Will you reproduce the material from its start through the line containing "road 2 (track): [(266,155),(346,511)]", omitting the pictures?

-- Begin Stored records --

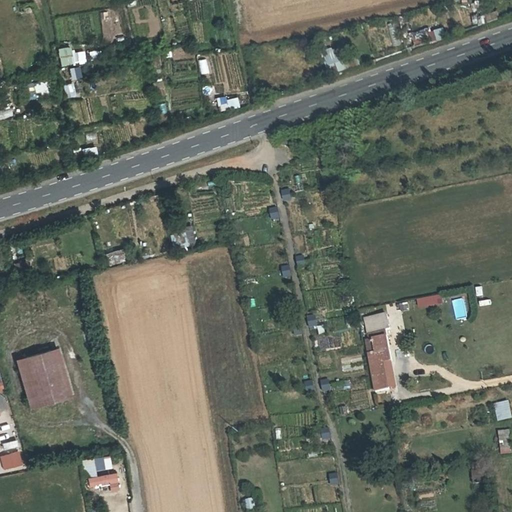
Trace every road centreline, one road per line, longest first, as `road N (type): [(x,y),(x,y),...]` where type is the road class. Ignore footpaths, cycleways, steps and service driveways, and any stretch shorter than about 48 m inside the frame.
road 1 (secondary): [(511,39),(0,208)]
road 2 (track): [(266,155),(346,511)]
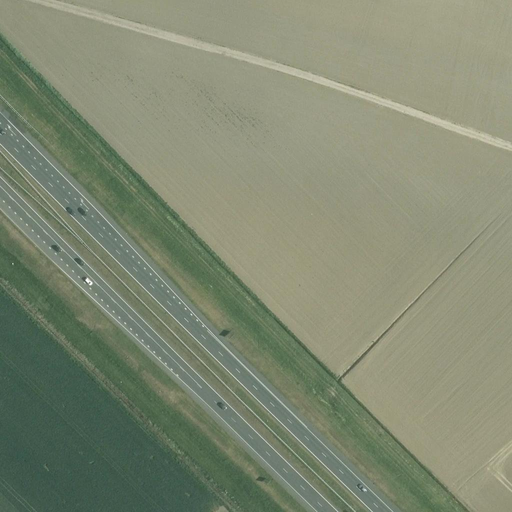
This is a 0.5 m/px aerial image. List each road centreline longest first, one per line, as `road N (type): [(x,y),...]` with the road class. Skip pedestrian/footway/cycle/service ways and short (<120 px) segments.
road 1 (motorway): [(381,511),(0,133)]
road 2 (track): [(28,0),(229,53),(511,149)]
road 3 (motorway): [(0,186),(324,511)]
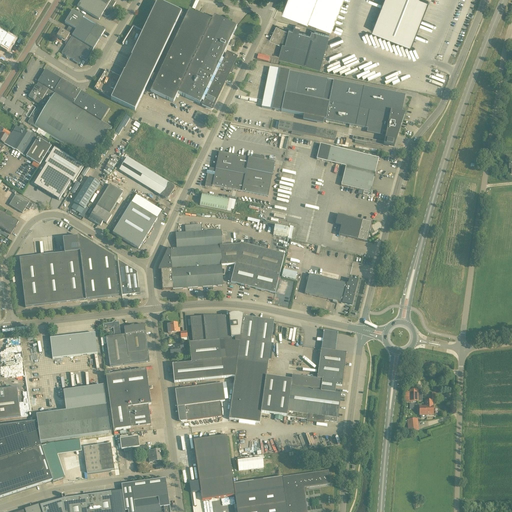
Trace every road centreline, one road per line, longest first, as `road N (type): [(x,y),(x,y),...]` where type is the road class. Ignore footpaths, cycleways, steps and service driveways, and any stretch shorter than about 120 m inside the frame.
road 1 (unclassified): [(363,330),(411,141),(440,108),(485,0)]
road 2 (unclassified): [(461,349),(506,43)]
road 3 (primary): [(411,280),(444,159),(503,0)]
road 4 (unclassified): [(149,267),(268,14)]
road 5 (unclassified): [(11,326),(6,261),(37,217),(66,217),(149,267)]
road 6 (tertiary): [(153,308),(235,304),(363,330)]
road 7 (unclassified): [(342,511),(363,330)]
road 8 (unclassified): [(0,507),(66,487),(175,472)]
road 9 (unclassified): [(175,472),(153,308)]
road 10 (unclassified): [(456,511),(461,349)]
road 11 (unclassified): [(29,46),(88,74),(136,0)]
road 12 (tertiary): [(11,326),(153,308)]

-- End Stored records --

#### [Response for this exercise]
Trace every road centreline, one road per line, longest first, as `road N (type): [(x,y),(x,y),...]` where type is the road class. Ignore footpaths, cycleways, steps and service driveways, and any stretch shorter than about 48 m inside the frame.
road 1 (secondary): [(511,39),(0,208)]
road 2 (track): [(266,155),(346,511)]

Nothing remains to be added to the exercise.